Records excerpted from a collection:
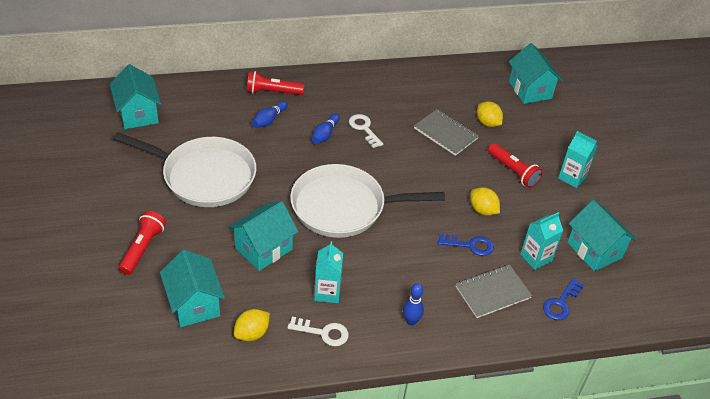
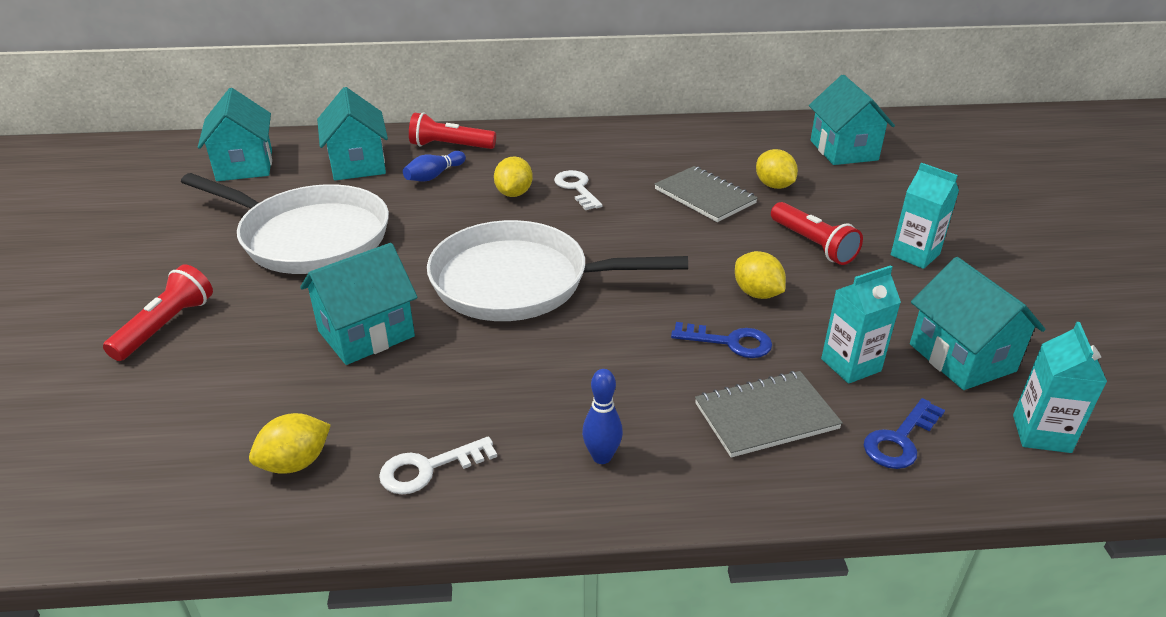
camera: 10 degrees right, 10 degrees down
(194, 304) = (212, 410): turquoise house -> turquoise house (358, 164)
(323, 333) = (428, 468): white key -> white key turned 135 degrees clockwise
(325, 134) = (514, 193): blue bowling pin -> yellow lemon
(327, 292) = (456, 403): turquoise carton -> turquoise carton (1041, 433)

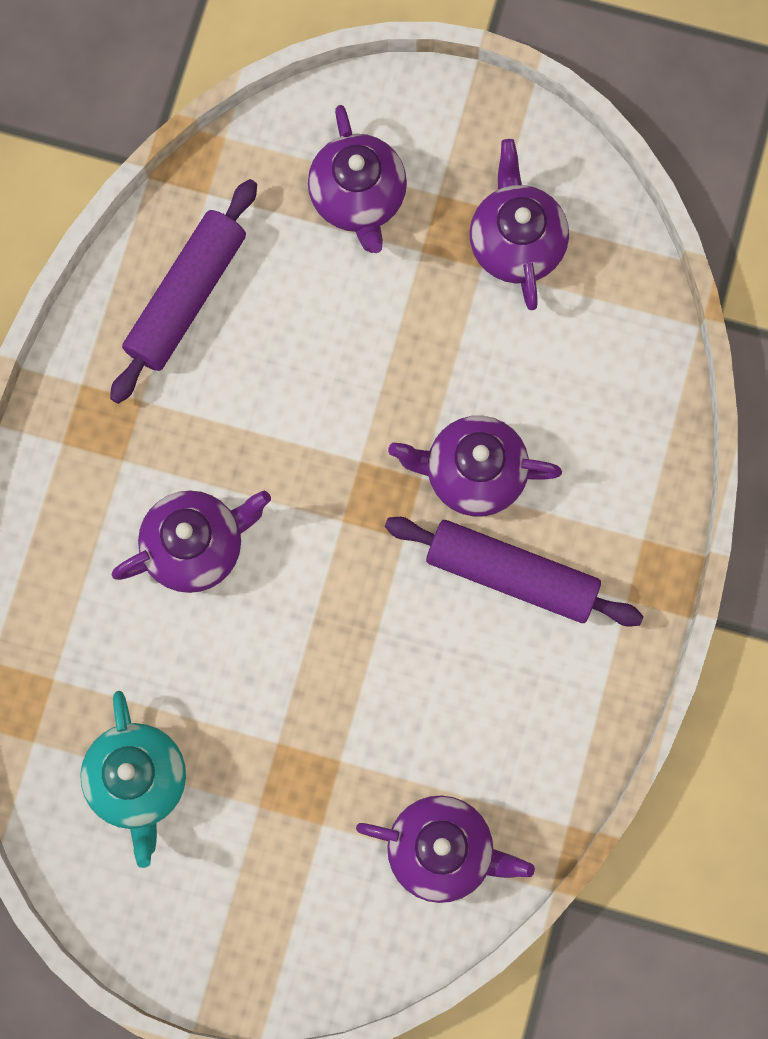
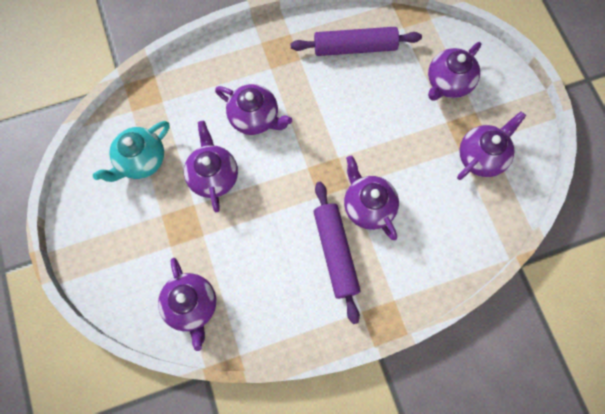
camera: 55 degrees right, 5 degrees down
(250, 680) = (213, 176): none -> purple teapot

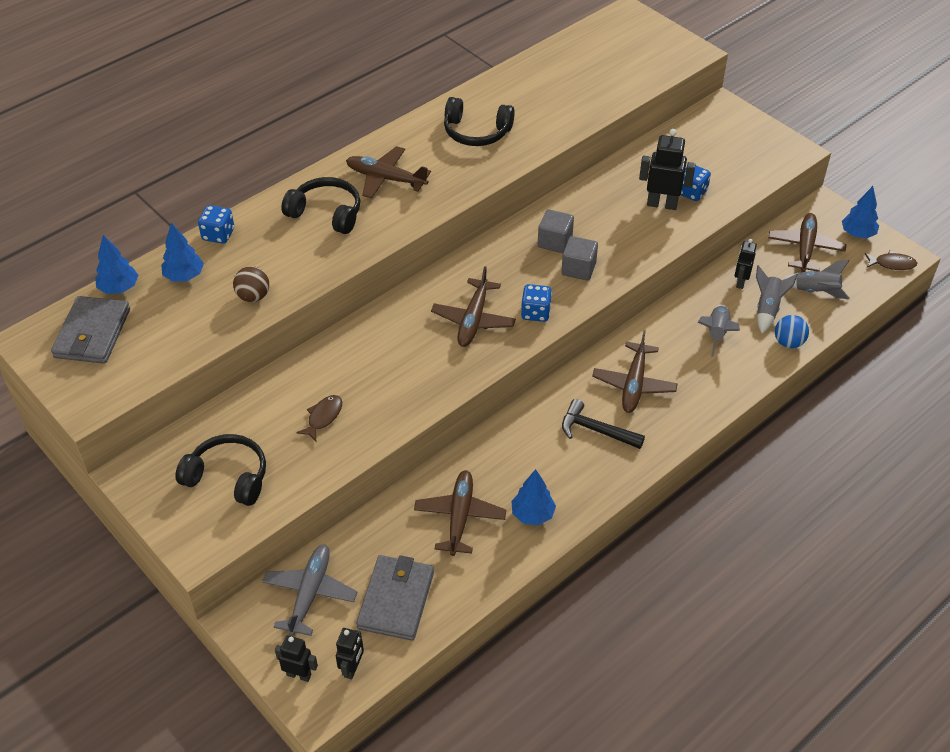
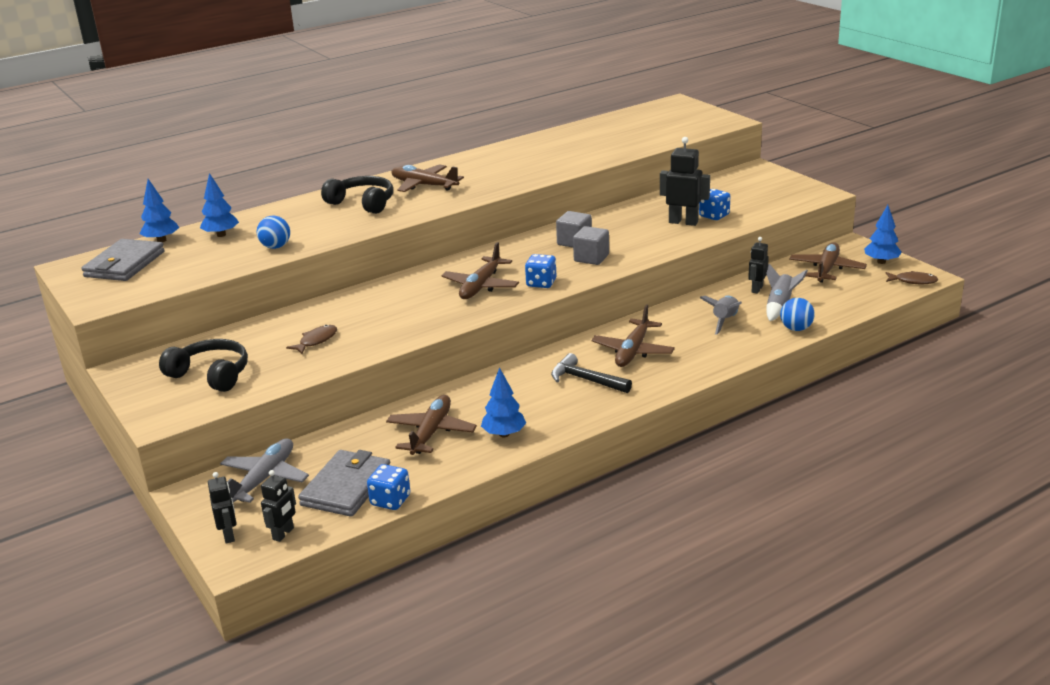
camera: 10 degrees right, 20 degrees down
(218, 235) = (262, 213): blue dice -> blue dice (390, 500)
(253, 296) = (276, 247): brown ball -> blue ball
(299, 674) = (229, 535): black robot -> black robot turned 45 degrees clockwise
(476, 132) = (516, 162): black headphones -> none
(816, 291) = (831, 297): grey rocket -> none

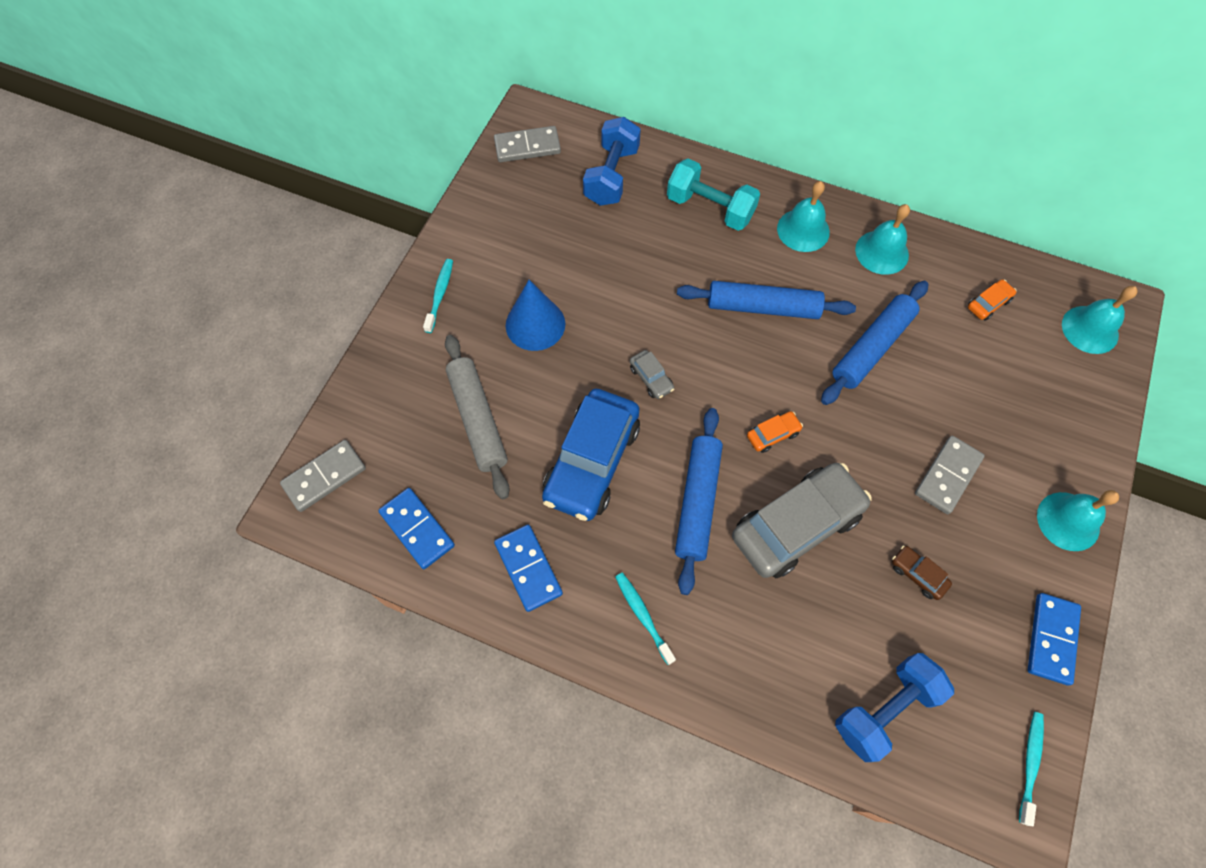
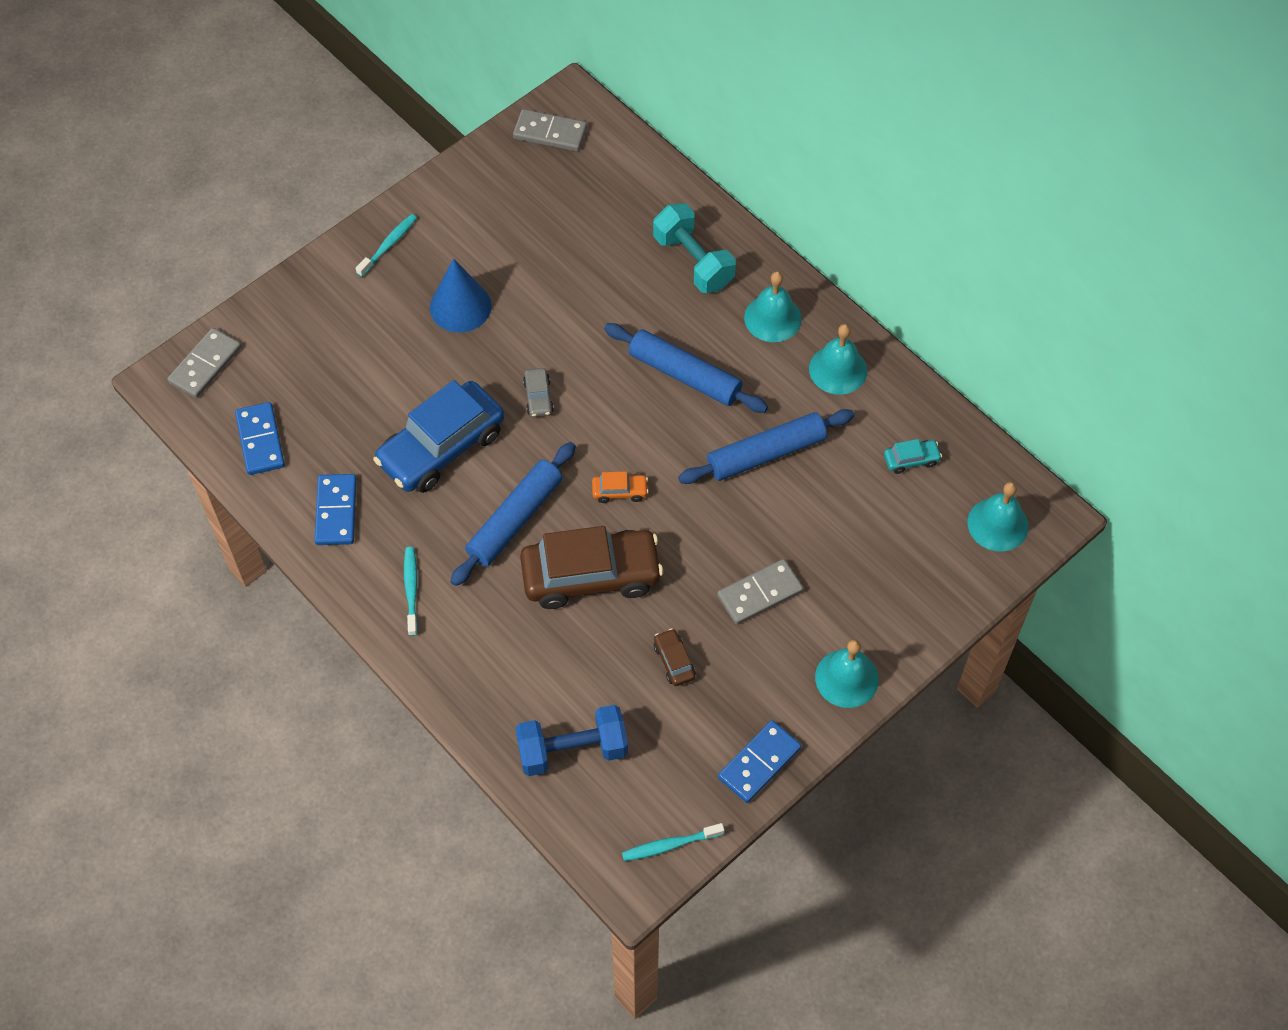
camera: 25 degrees right, 5 degrees down
(324, 477) = (205, 365): grey domino -> grey domino turned 45 degrees counterclockwise
(478, 419) = (361, 370): grey rolling pin -> none
(611, 175) = (616, 192): blue dumbbell -> none
(796, 525) = (591, 575): grey car -> brown car
(988, 303) = (911, 460): orange car -> turquoise car
(1030, 764) = (670, 845): turquoise toothbrush -> turquoise toothbrush turned 150 degrees counterclockwise

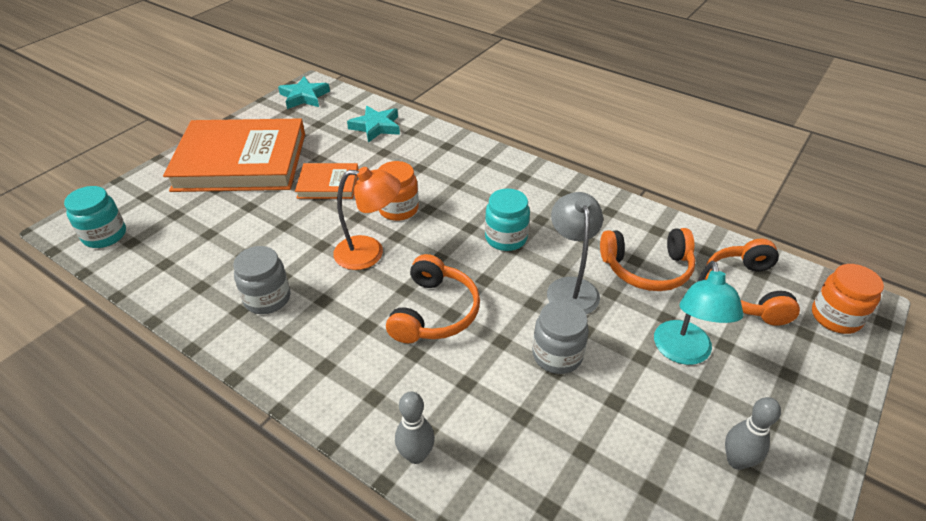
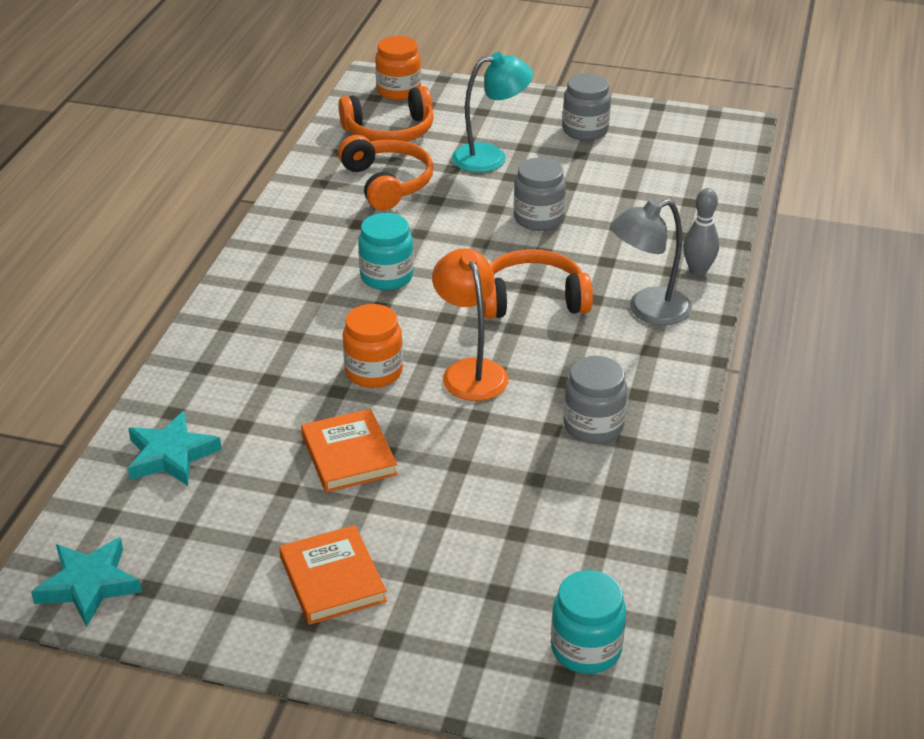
camera: 110 degrees left, 5 degrees down
(241, 161) = (333, 579): orange book -> orange book, size x0.46
(570, 287) = (443, 223): grey lamp -> grey lamp (648, 310)
(736, 461) = (585, 130): grey bowling pin -> grey jar

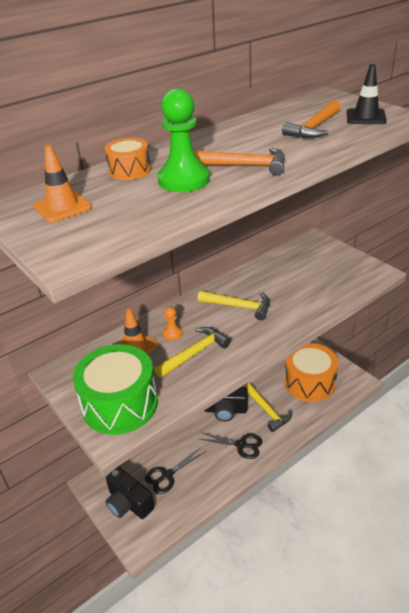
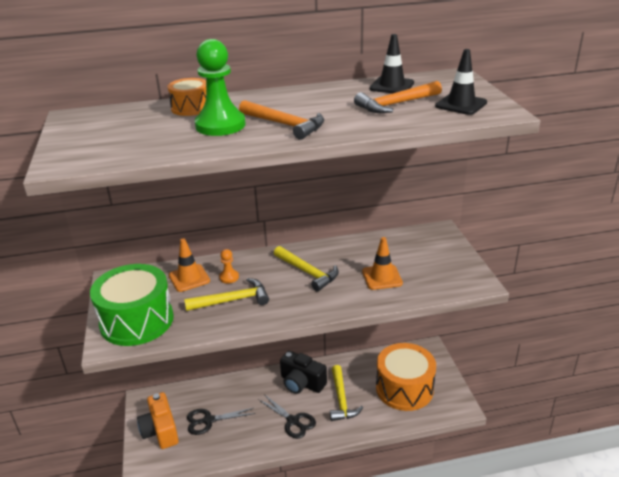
camera: 25 degrees right, 5 degrees down
(62, 207) = (107, 125): orange traffic cone -> orange traffic cone (382, 277)
(129, 503) = (160, 431): black camera -> orange camera
(288, 113) = (392, 86): none -> black traffic cone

Request: Which lines of the records above contain the word "camera"? Report each one in full.

Answer for the task:
camera: 10 degrees right, 10 degrees down
camera: 55 degrees right, 5 degrees down
camera: 10 degrees right, 20 degrees down
camera: 25 degrees right, 5 degrees down
camera: 110 degrees left, 5 degrees down
camera: 25 degrees right, 5 degrees down
(129, 503) = (160, 431): black camera -> orange camera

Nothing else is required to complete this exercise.